WHAT YOU SHOULD DO: Retype the records in full, and please keep the pictures out of the copy.

DATA IN THIS EXERCISE:

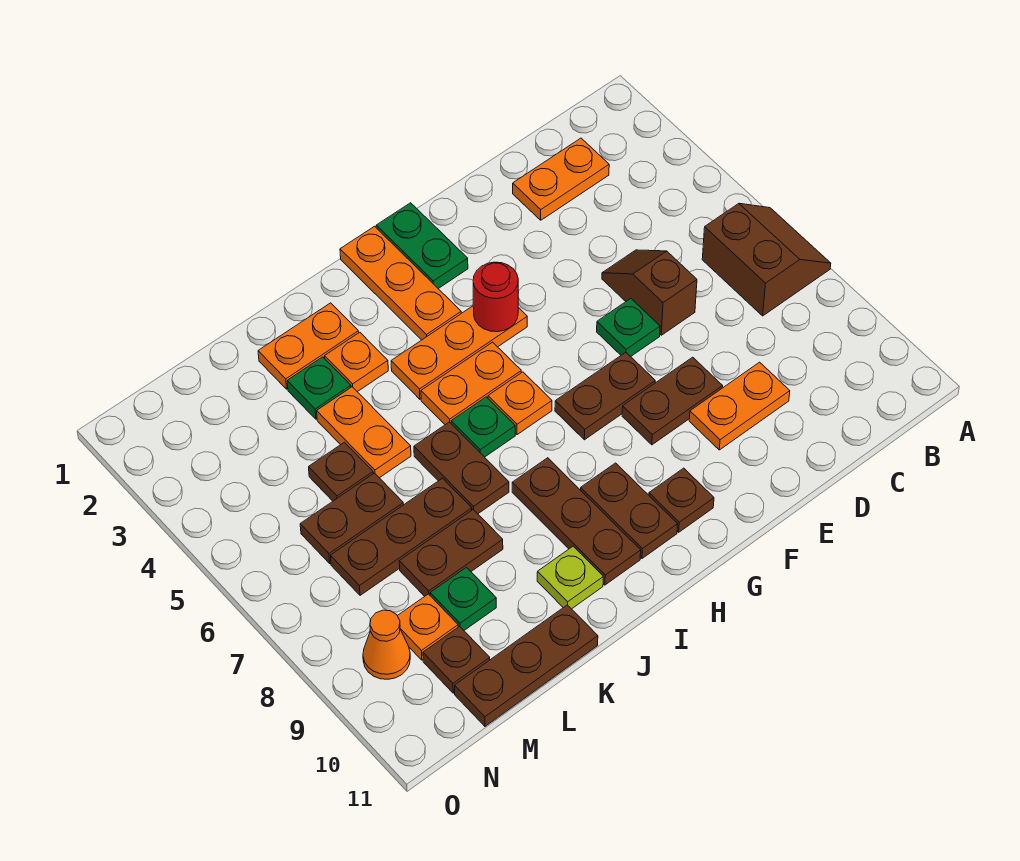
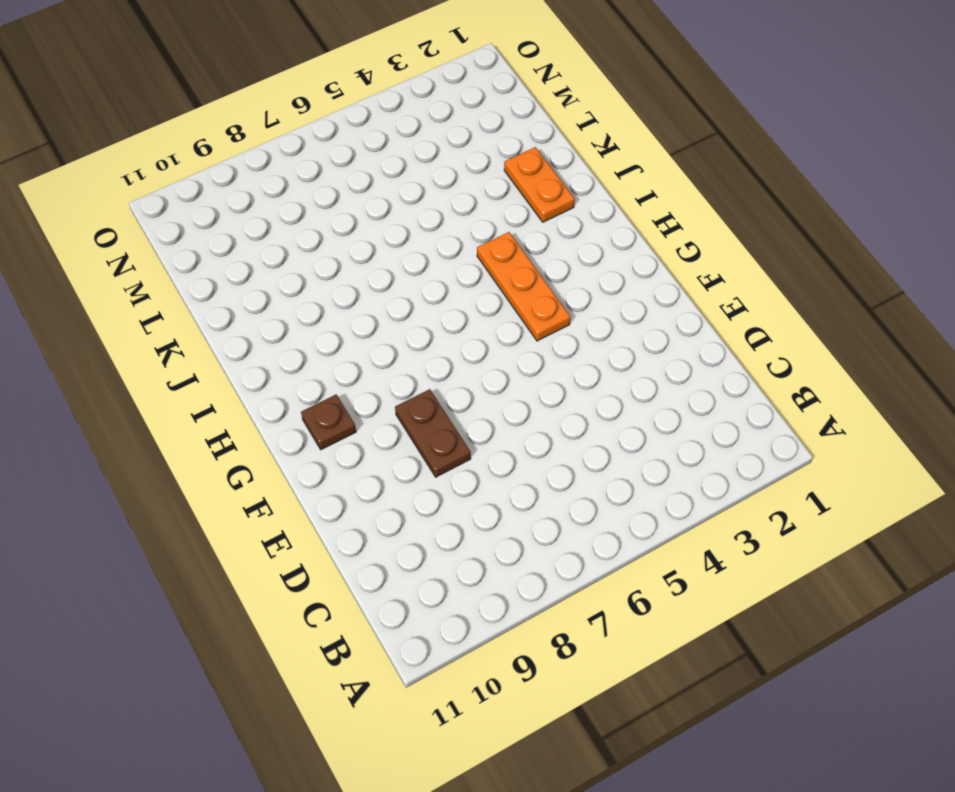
none -> brown slope A6:B7 level 1 top B
none -> orange plate C2:D2 level 1
none -> brown slope D5:D6 level 1 top 6
none -> orange plate D9:E9 level 1

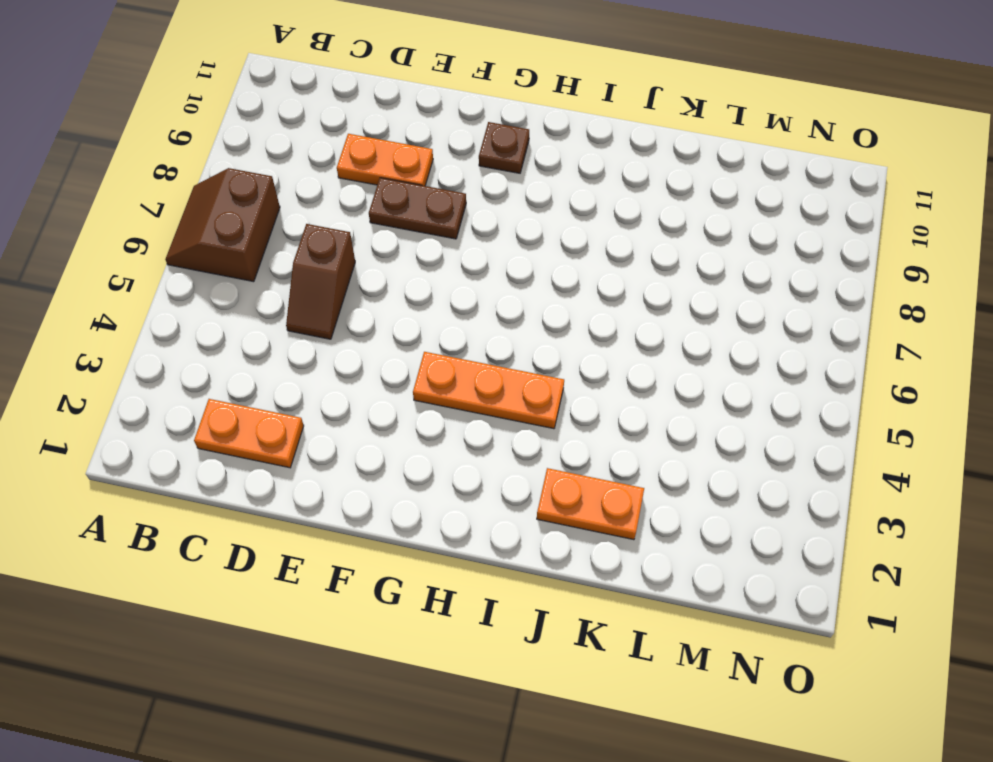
none -> green plate E6 level 1
none -> brown plate F7:G7 level 1
none -> green plate G1:G2 level 1
none -> orange plate H1:H3 level 1

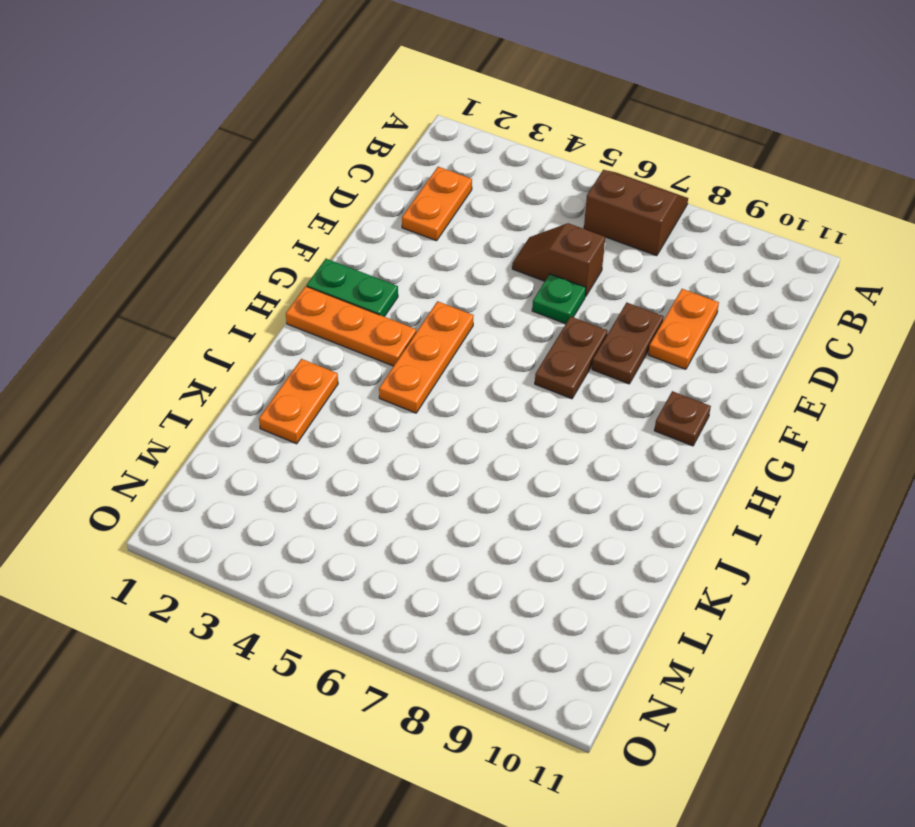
none -> orange plate H5:I5 level 1
none -> orange plate H6 level 1
none -> brown plate H9:H10 level 1
none -> green plate I6 level 1

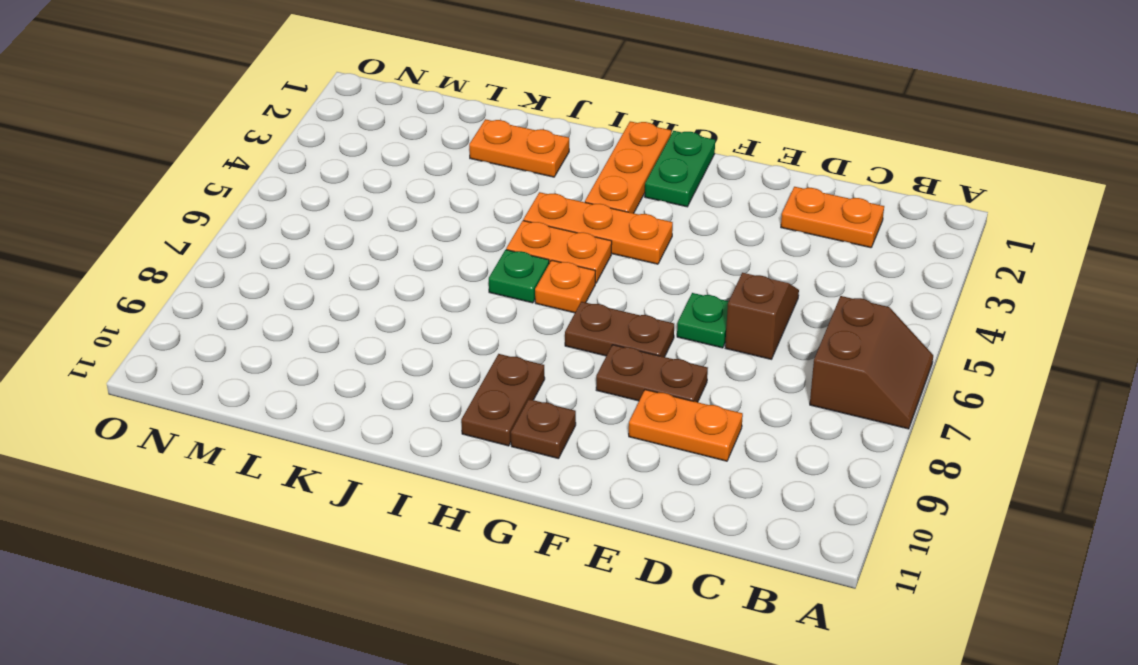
none -> brown plate I8:I10 level 1
none -> orange plate J3 level 1
none -> brown plate J6:J7 level 1
none -> lime plate J10 level 1

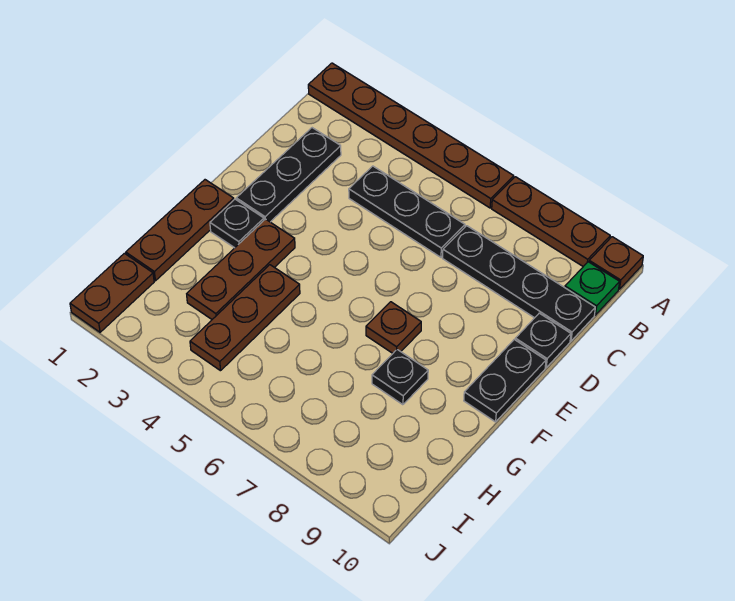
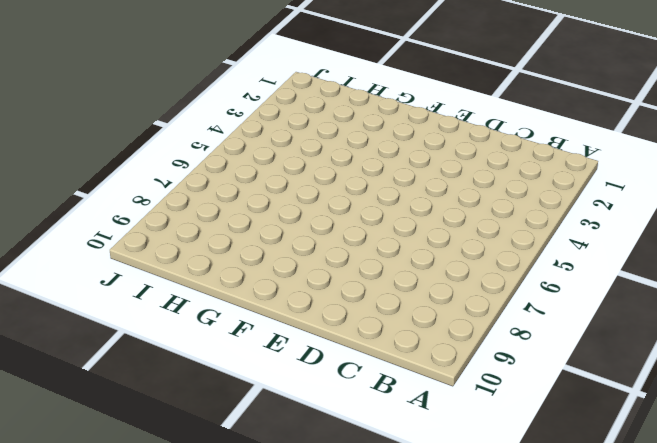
none -> brown plate A1:A6 level 1
none -> brown plate A7:A9 level 1
none -> brown plate A10 level 1

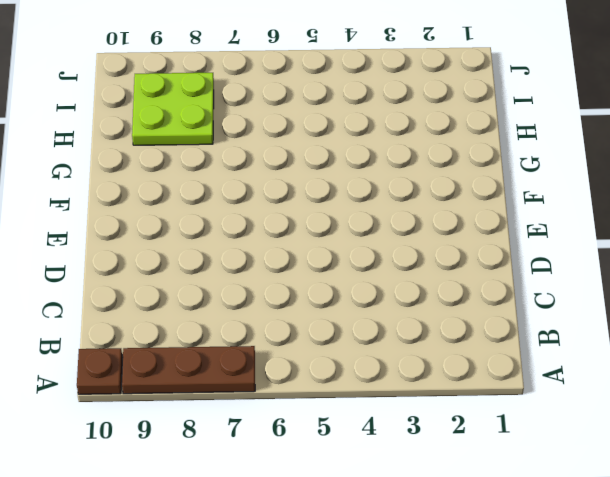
lime plate H8:I9 level 1 -> none
none -> brown plate A1:A6 level 1
none -> green plate B10 level 1
none -> black plate C2:E2 level 1

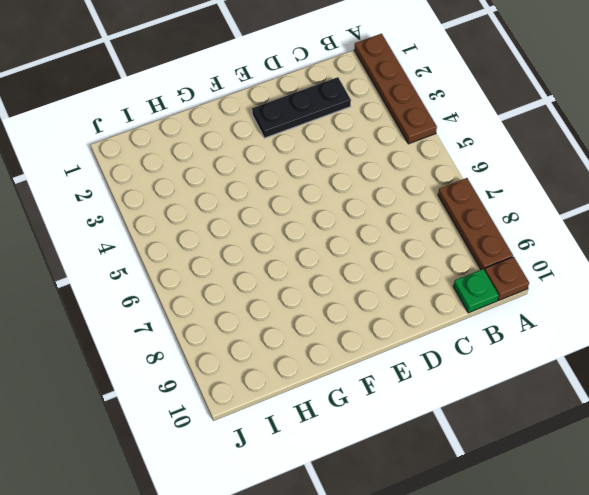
brown plate A1:A4 level 1 -> brown plate A1:A6 level 1
none -> black plate C4:C6 level 1
none -> black plate C7:C10 level 1
none -> black plate D10 level 1

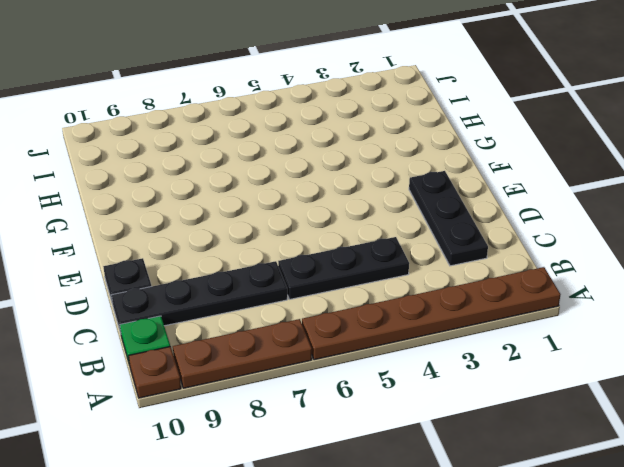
none -> black plate E10:F10 level 1
none -> brown plate F1:H1 level 1
none -> black plate F2 level 1

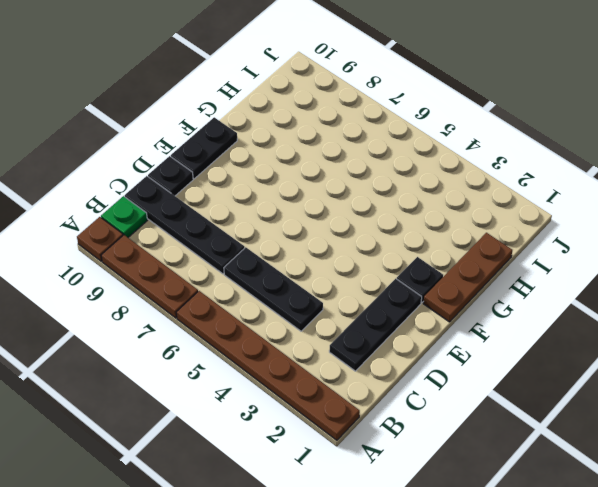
none -> brown plate F3:H3 level 1
none -> brown plate F7 level 1
none -> brown plate G4:I4 level 1

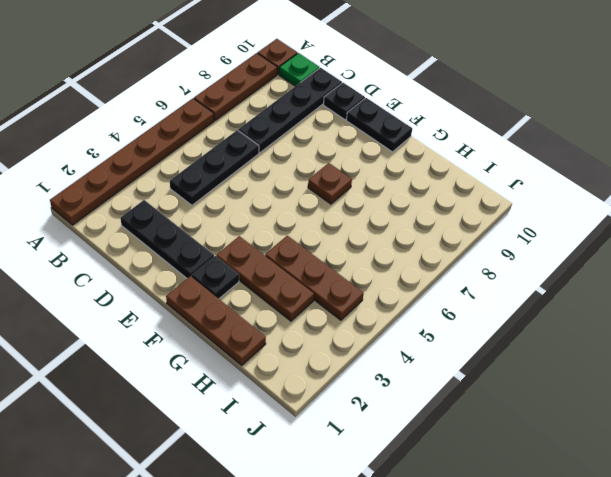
none -> black plate G8 level 1
none -> brown plate I1:J1 level 1

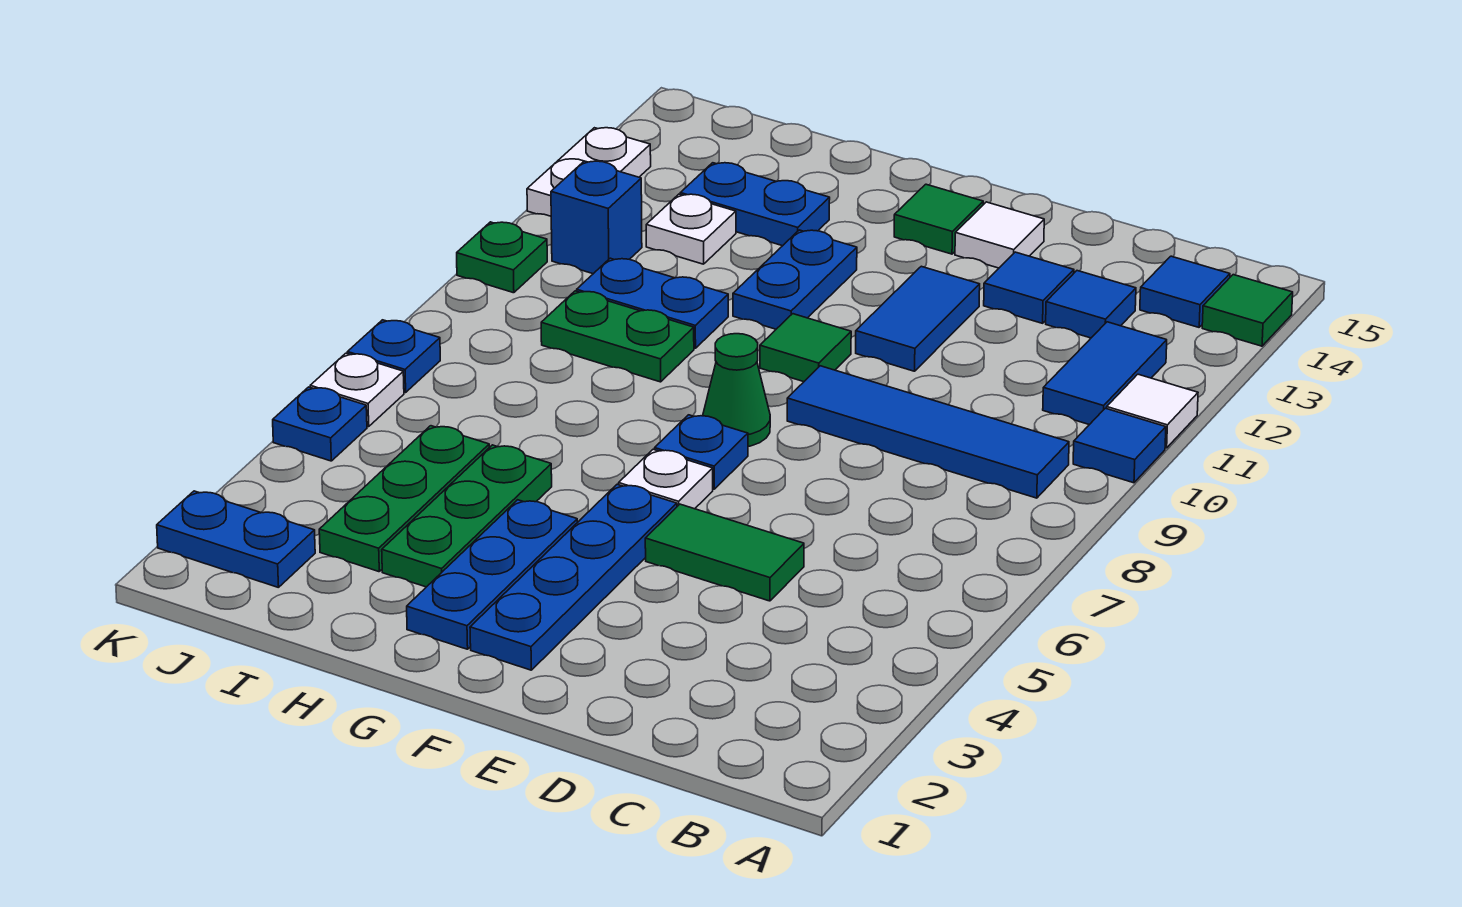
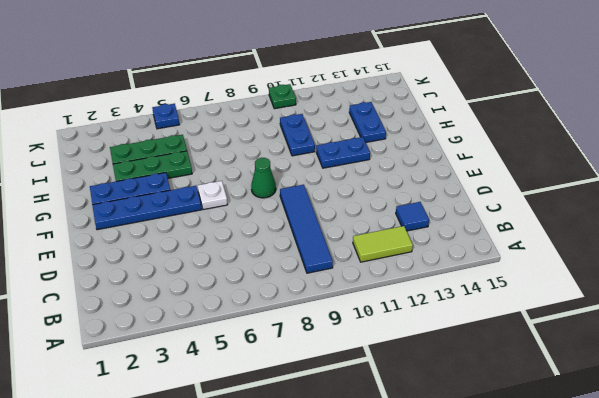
lime tile B11:B12 level 1 -> blue tile B11:B12 level 1
none -> blue tile A10 level 1
none -> white tile A11 level 1
none -> green tile A14 level 1
none -> blue tile B14 level 1

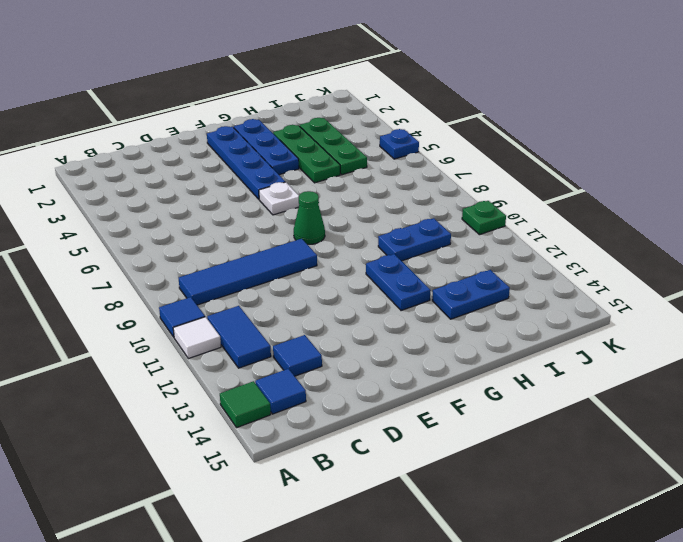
none -> green tile D5:E5 level 1
none -> blue tile D13 level 1
none -> blue tile E11:E12 level 1
none -> white tile E14 level 1

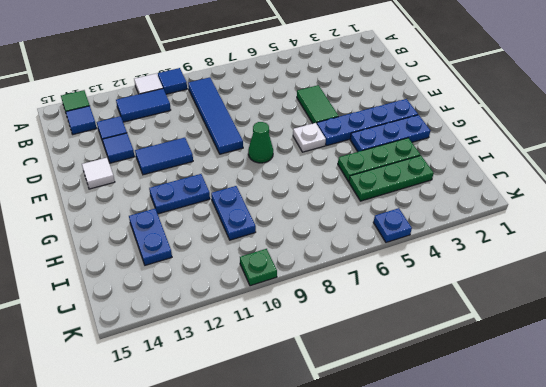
none -> blue plate F7 level 1
none -> green tile F10 level 1
none -> green tile F14 level 1
none -> green plate H9:I9 level 1

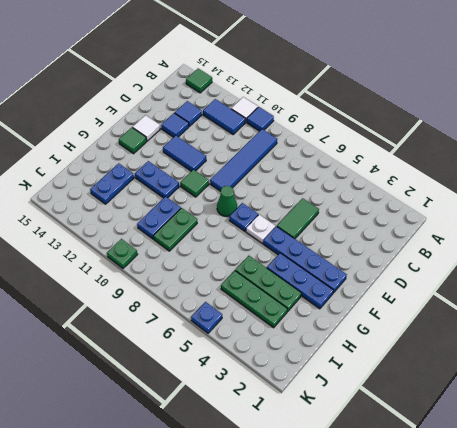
none -> blue tile B14 level 1
none -> white plate I12 level 1
none -> blue plate J2:K2 level 1
none -> blue brick J11 level 1

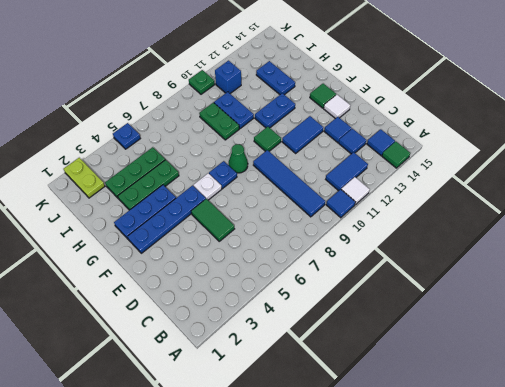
lime plate J2:K2 level 1 -> blue plate J2:K2 level 1
none -> white plate I12 level 1
none -> white plate K6 level 1
none -> blue plate K7 level 1
none -> white plate K12:K13 level 1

EXERCISE RESULT:
none -> brown slope A6:B7 level 1 top B
none -> orange plate C2:D2 level 1
none -> brown slope D5:D6 level 1 top 6
none -> orange plate D9:E9 level 1

none -> green plate E6 level 1
none -> brown plate F7:G7 level 1
none -> green plate G1:G2 level 1
none -> orange plate H1:H3 level 1

none -> orange plate H5:I5 level 1
none -> orange plate H6 level 1
none -> brown plate H9:H10 level 1
none -> green plate I6 level 1

none -> brown plate I8:I10 level 1
none -> orange plate J3 level 1
none -> brown plate J6:J7 level 1
none -> lime plate J10 level 1

none -> brown plate A1:A6 level 1
none -> brown plate A7:A9 level 1
none -> brown plate A10 level 1

lime plate H8:I9 level 1 -> none
none -> brown plate A1:A6 level 1
none -> green plate B10 level 1
none -> black plate C2:E2 level 1

brown plate A1:A4 level 1 -> brown plate A1:A6 level 1
none -> black plate C4:C6 level 1
none -> black plate C7:C10 level 1
none -> black plate D10 level 1

none -> black plate E10:F10 level 1
none -> brown plate F1:H1 level 1
none -> black plate F2 level 1

none -> brown plate F3:H3 level 1
none -> brown plate F7 level 1
none -> brown plate G4:I4 level 1

none -> black plate G8 level 1
none -> brown plate I1:J1 level 1

lime tile B11:B12 level 1 -> blue tile B11:B12 level 1
none -> blue tile A10 level 1
none -> white tile A11 level 1
none -> green tile A14 level 1
none -> blue tile B14 level 1

none -> green tile D5:E5 level 1
none -> blue tile D13 level 1
none -> blue tile E11:E12 level 1
none -> white tile E14 level 1

none -> blue plate F7 level 1
none -> green tile F10 level 1
none -> green tile F14 level 1
none -> green plate H9:I9 level 1

none -> blue tile B14 level 1
none -> white plate I12 level 1
none -> blue plate J2:K2 level 1
none -> blue brick J11 level 1

lime plate J2:K2 level 1 -> blue plate J2:K2 level 1
none -> white plate I12 level 1
none -> white plate K6 level 1
none -> blue plate K7 level 1
none -> white plate K12:K13 level 1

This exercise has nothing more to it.